══ DATA UNDER STUDY ══

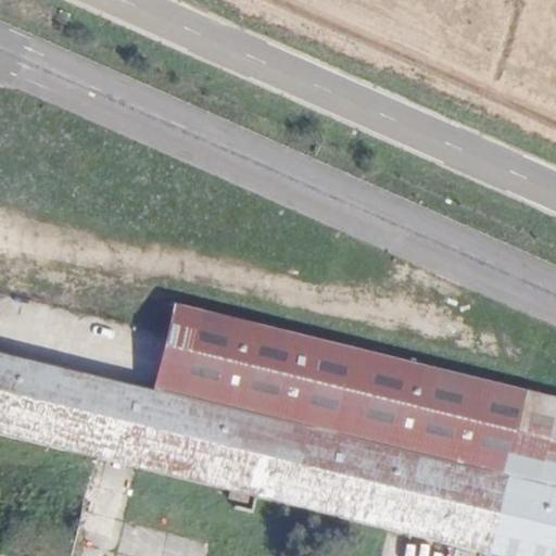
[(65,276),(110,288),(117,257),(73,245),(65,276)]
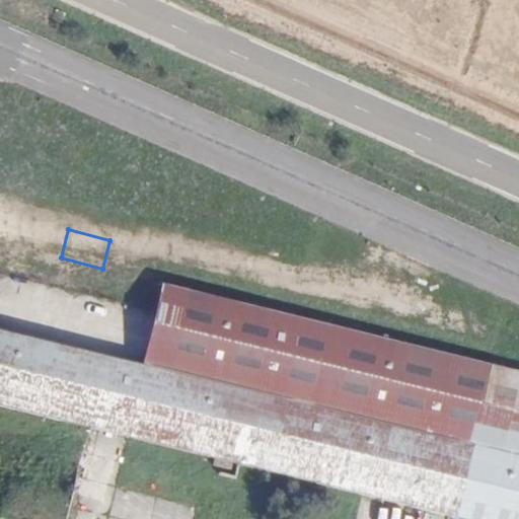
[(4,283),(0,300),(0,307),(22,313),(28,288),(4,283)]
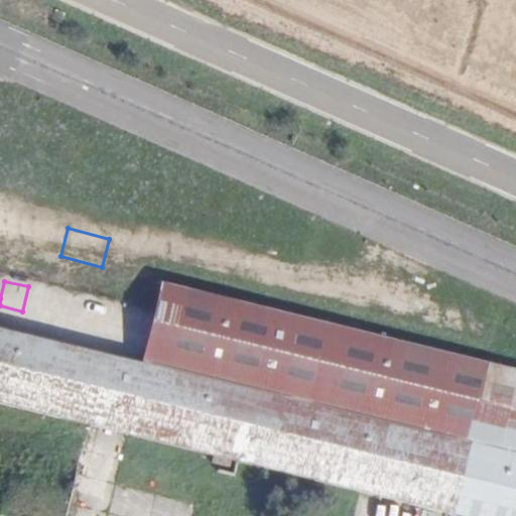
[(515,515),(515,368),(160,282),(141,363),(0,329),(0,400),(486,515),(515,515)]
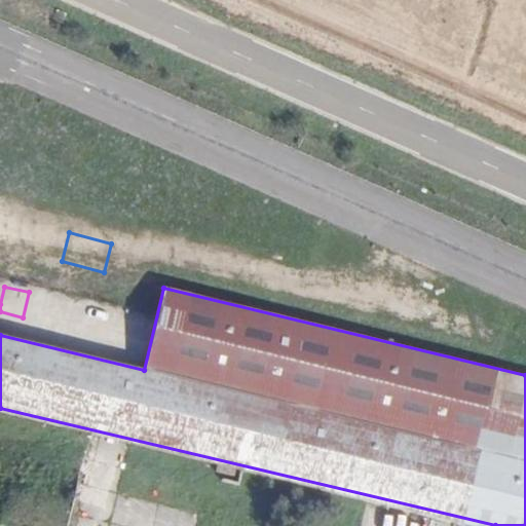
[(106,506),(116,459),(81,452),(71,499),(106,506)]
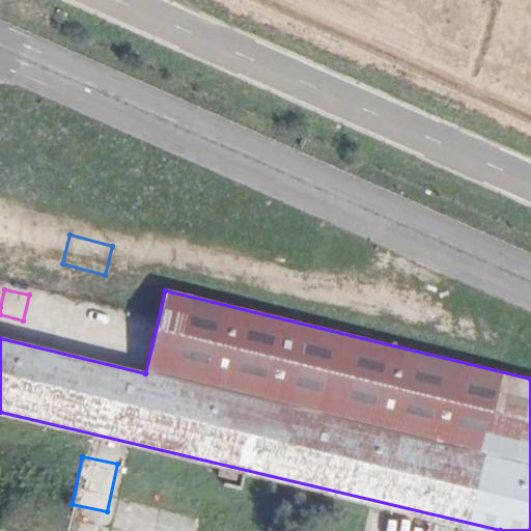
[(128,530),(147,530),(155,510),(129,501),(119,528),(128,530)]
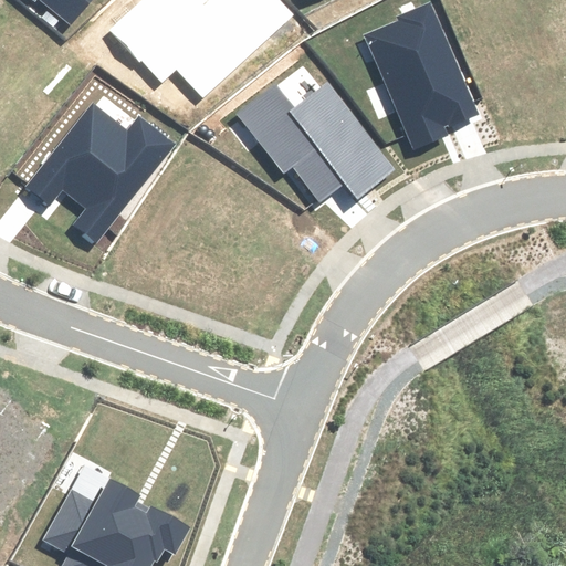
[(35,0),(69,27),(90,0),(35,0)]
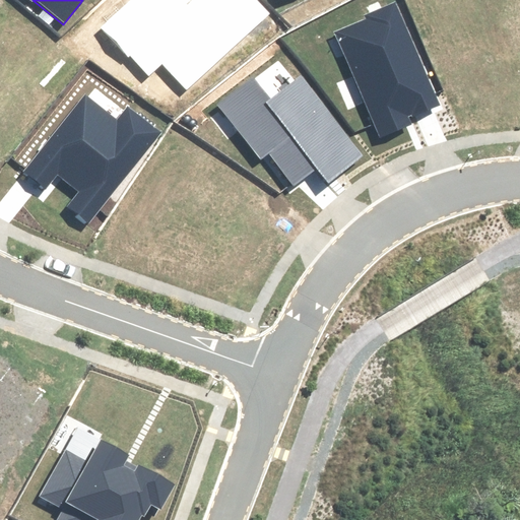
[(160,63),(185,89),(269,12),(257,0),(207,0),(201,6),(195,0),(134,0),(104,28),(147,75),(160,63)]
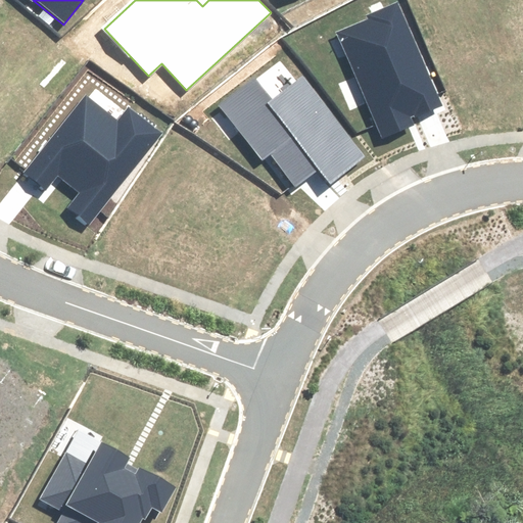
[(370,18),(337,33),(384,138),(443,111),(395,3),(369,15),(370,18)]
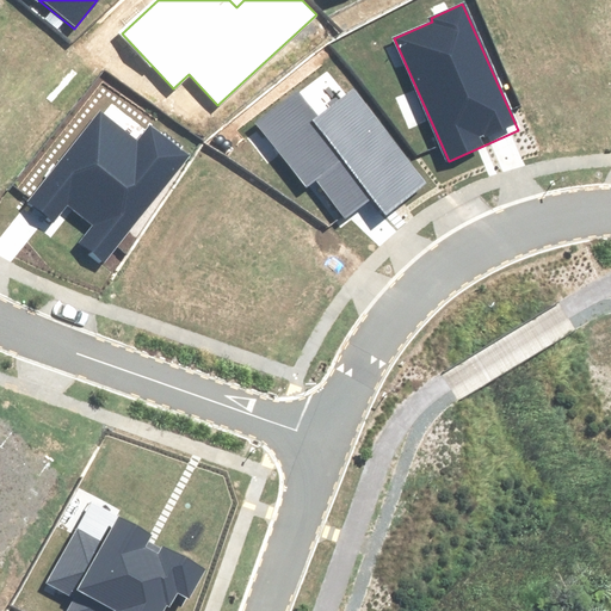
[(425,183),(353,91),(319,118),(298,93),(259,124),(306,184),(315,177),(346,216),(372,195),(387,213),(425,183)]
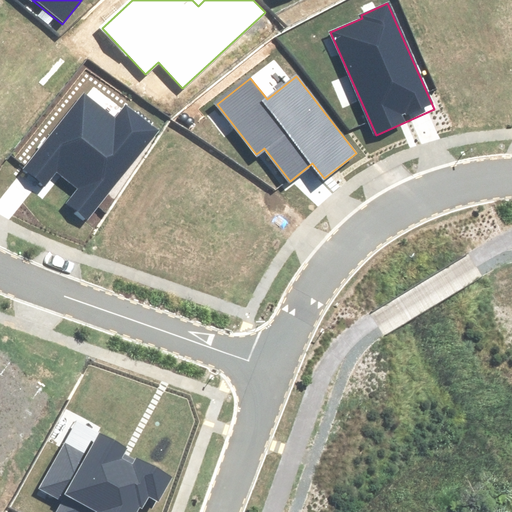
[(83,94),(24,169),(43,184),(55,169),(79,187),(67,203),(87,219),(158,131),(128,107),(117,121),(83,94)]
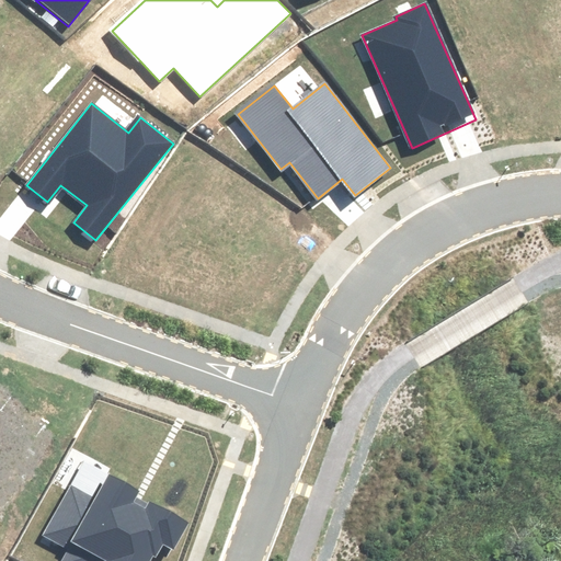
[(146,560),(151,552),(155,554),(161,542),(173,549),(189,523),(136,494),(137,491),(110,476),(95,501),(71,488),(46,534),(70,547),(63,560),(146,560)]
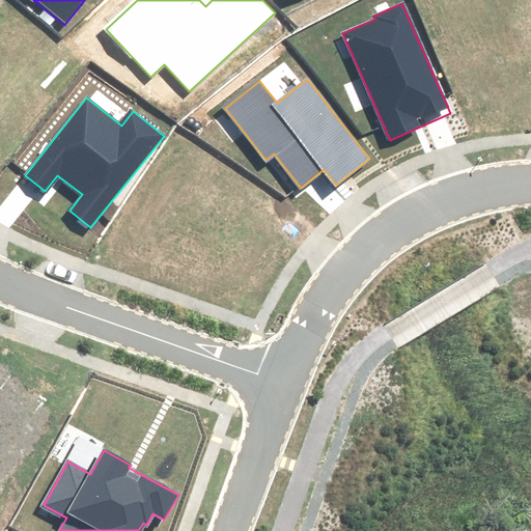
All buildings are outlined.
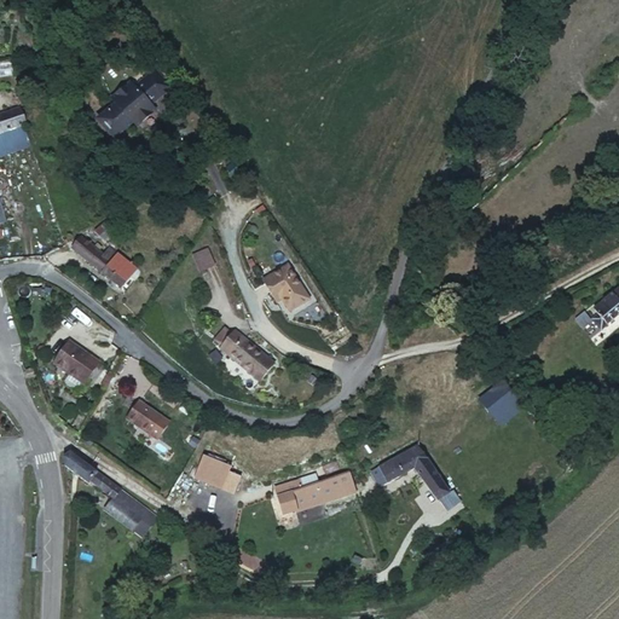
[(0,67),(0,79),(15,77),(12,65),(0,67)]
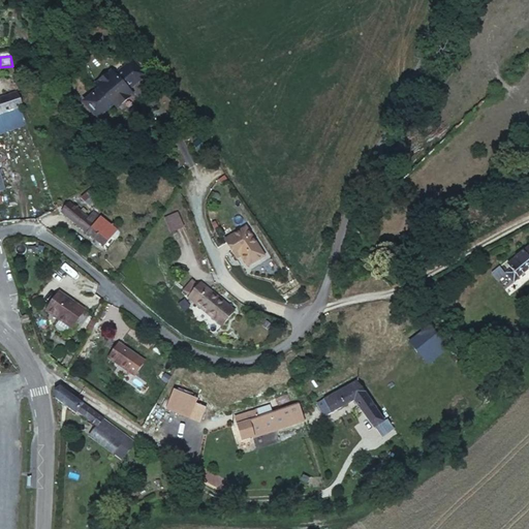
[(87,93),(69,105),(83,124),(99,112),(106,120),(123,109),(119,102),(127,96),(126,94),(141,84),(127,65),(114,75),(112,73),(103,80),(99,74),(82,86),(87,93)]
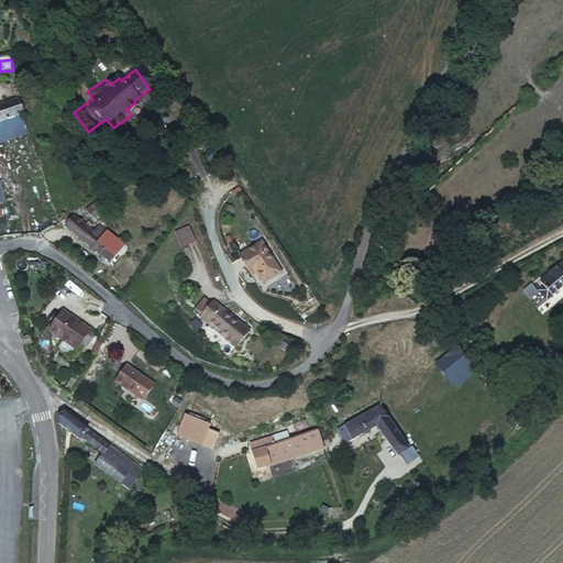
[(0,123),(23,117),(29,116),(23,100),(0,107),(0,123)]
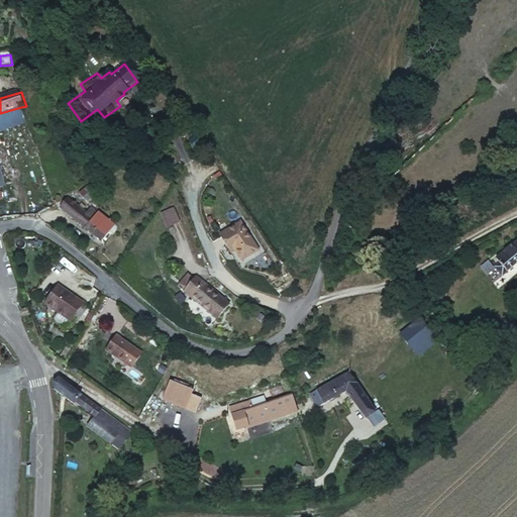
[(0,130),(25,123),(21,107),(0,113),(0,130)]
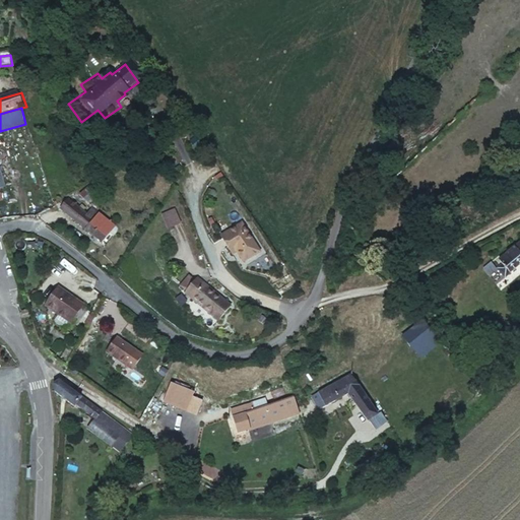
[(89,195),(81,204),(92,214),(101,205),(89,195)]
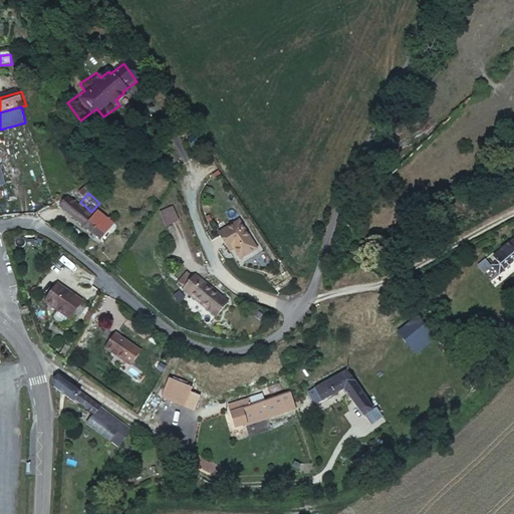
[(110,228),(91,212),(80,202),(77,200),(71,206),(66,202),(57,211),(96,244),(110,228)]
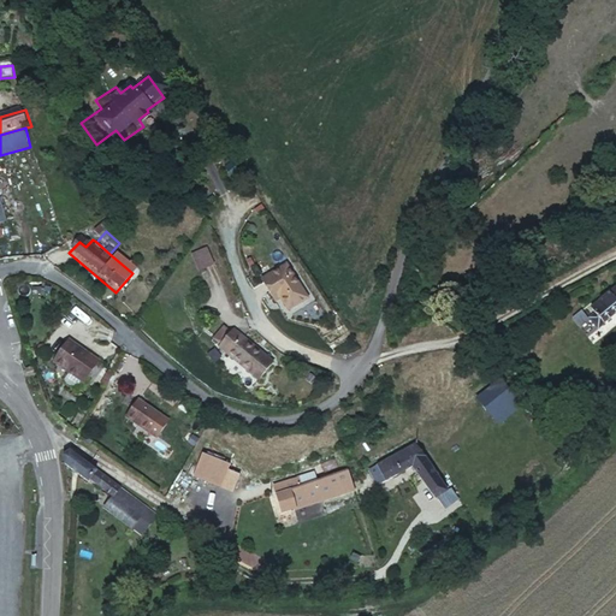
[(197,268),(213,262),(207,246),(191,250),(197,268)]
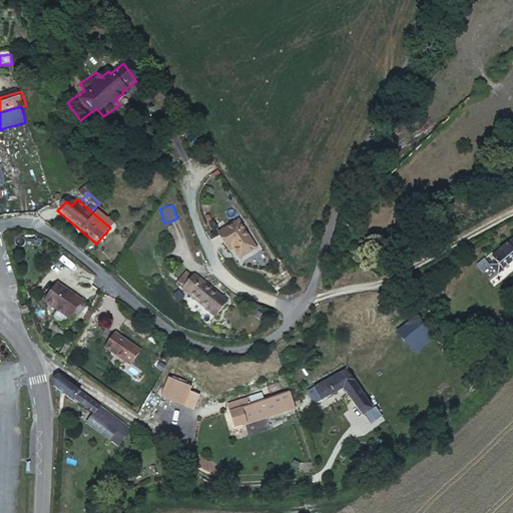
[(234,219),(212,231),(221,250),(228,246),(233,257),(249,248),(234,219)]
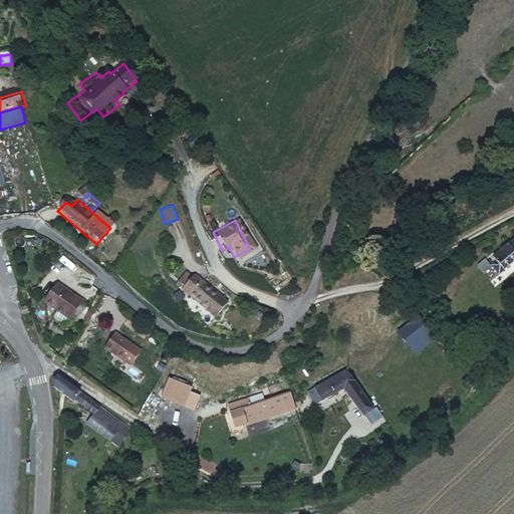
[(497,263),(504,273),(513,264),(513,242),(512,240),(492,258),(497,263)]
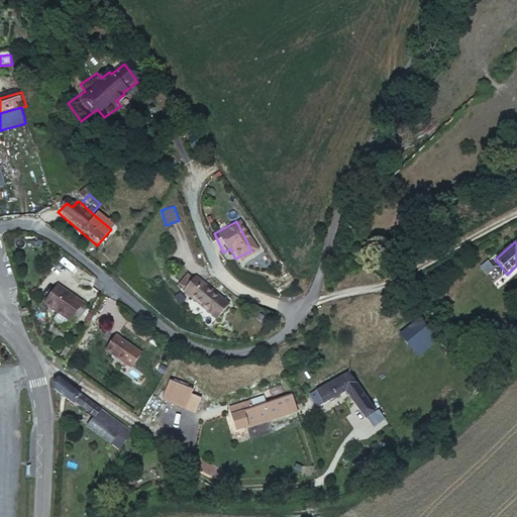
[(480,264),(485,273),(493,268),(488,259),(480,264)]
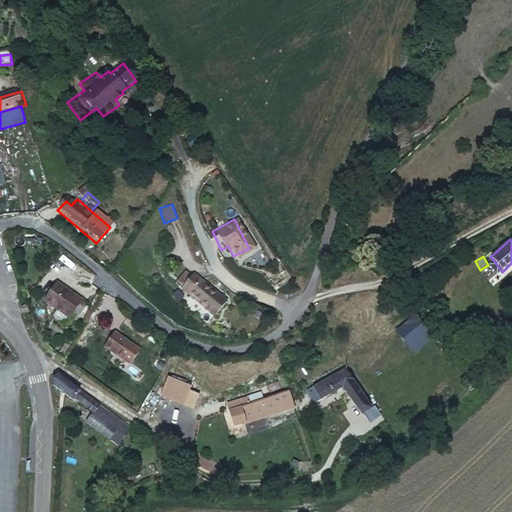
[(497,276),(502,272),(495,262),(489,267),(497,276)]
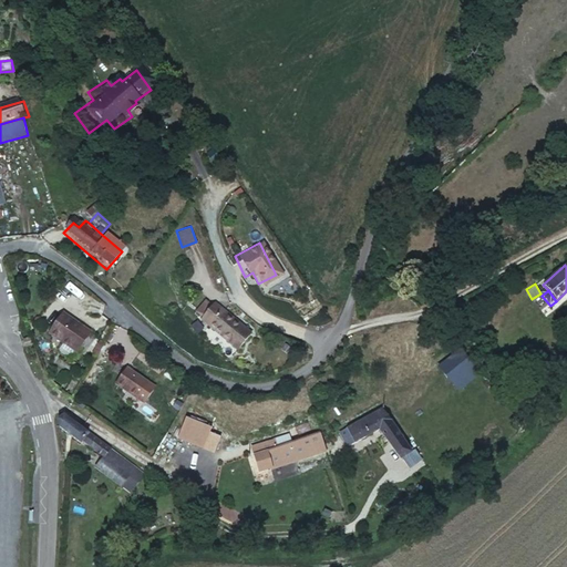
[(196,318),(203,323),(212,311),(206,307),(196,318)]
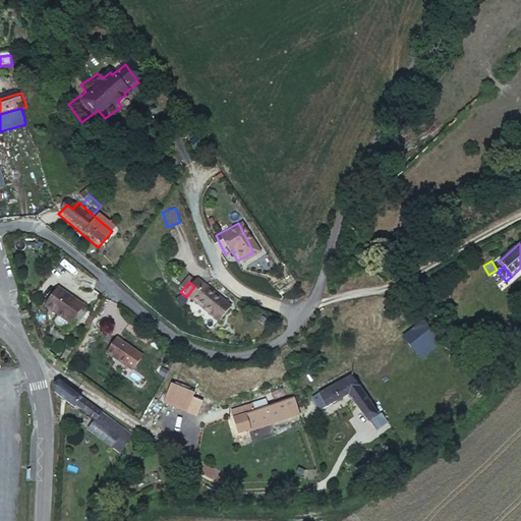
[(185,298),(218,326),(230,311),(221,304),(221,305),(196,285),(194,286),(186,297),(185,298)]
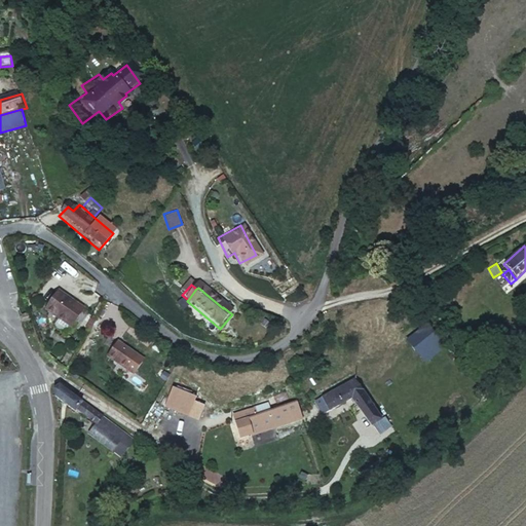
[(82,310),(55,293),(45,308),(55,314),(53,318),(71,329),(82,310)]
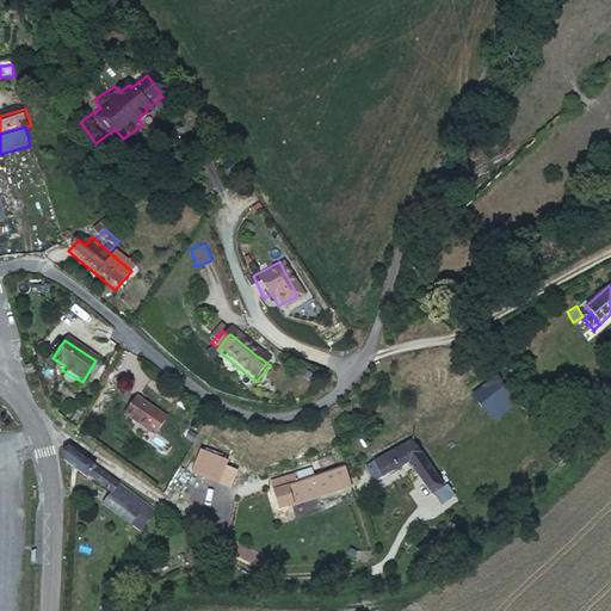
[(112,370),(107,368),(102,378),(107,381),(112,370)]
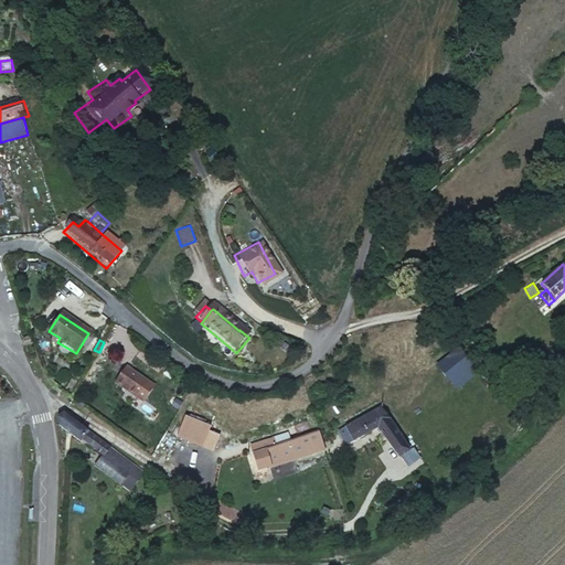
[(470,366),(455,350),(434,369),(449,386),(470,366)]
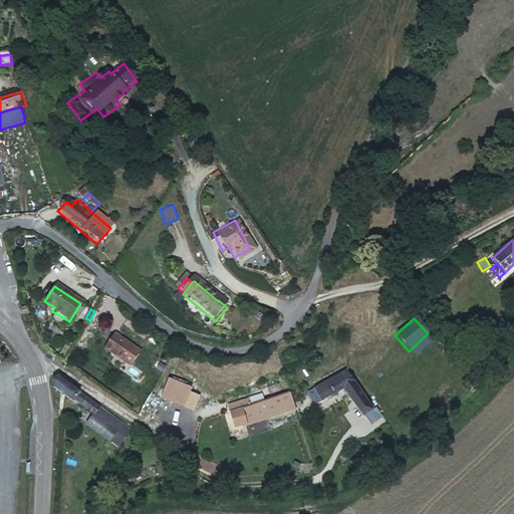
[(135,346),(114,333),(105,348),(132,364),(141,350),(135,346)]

═══

▶ _WHAT YOU NEED TO DO_: Any pictures should be dropped; transcribe the rest of the records above exactly.

▶ _ANSWER TO THIS PROBLEM_:
[(65,276),(110,288),(117,257),(73,245),(65,276)]
[(4,283),(0,300),(0,307),(22,313),(28,288),(4,283)]
[(515,515),(515,368),(160,282),(141,363),(0,329),(0,400),(486,515),(515,515)]
[(106,506),(116,459),(81,452),(71,499),(106,506)]
[(128,530),(147,530),(155,510),(129,501),(119,528),(128,530)]
[(35,0),(69,27),(90,0),(35,0)]
[(160,63),(185,89),(269,12),(257,0),(207,0),(201,6),(195,0),(134,0),(104,28),(147,75),(160,63)]
[(370,18),(337,33),(384,138),(443,111),(395,3),(369,15),(370,18)]
[(425,183),(353,91),(319,118),(298,93),(259,124),(306,184),(315,177),(346,216),(372,195),(387,213),(425,183)]
[(83,94),(24,169),(43,184),(55,169),(79,187),(67,203),(87,219),(158,131),(128,107),(117,121),(83,94)]
[(146,560),(151,552),(155,554),(161,542),(173,549),(189,523),(136,494),(137,491),(110,476),(95,501),(71,488),(46,534),(70,547),(63,560),(146,560)]
All buildings are outlined.
[(0,67),(0,79),(15,77),(12,65),(0,67)]
[(87,93),(69,105),(83,124),(99,112),(106,120),(123,109),(119,102),(127,96),(126,94),(141,84),(127,65),(114,75),(112,73),(103,80),(99,74),(82,86),(87,93)]
[(0,123),(23,117),(29,116),(23,100),(0,107),(0,123)]
[(0,130),(25,123),(21,107),(0,113),(0,130)]
[(89,195),(81,204),(92,214),(101,205),(89,195)]
[(110,228),(91,212),(80,202),(77,200),(71,206),(66,202),(57,211),(96,244),(110,228)]
[(197,268),(213,262),(207,246),(191,250),(197,268)]
[(234,219),(212,231),(221,250),(228,246),(233,257),(249,248),(234,219)]
[(497,263),(504,273),(513,264),(513,242),(512,240),(492,258),(497,263)]
[(480,264),(485,273),(493,268),(488,259),(480,264)]
[(497,276),(502,272),(495,262),(489,267),(497,276)]
[(196,318),(203,323),(212,311),(206,307),(196,318)]
[(185,298),(218,326),(230,311),(221,304),(221,305),(196,285),(194,286),(186,297),(185,298)]
[(82,310),(55,293),(45,308),(55,314),(53,318),(71,329),(82,310)]
[(112,370),(107,368),(102,378),(107,381),(112,370)]
[(470,366),(455,350),(434,369),(449,386),(470,366)]
[(135,346),(114,333),(105,348),(132,364),(141,350),(135,346)]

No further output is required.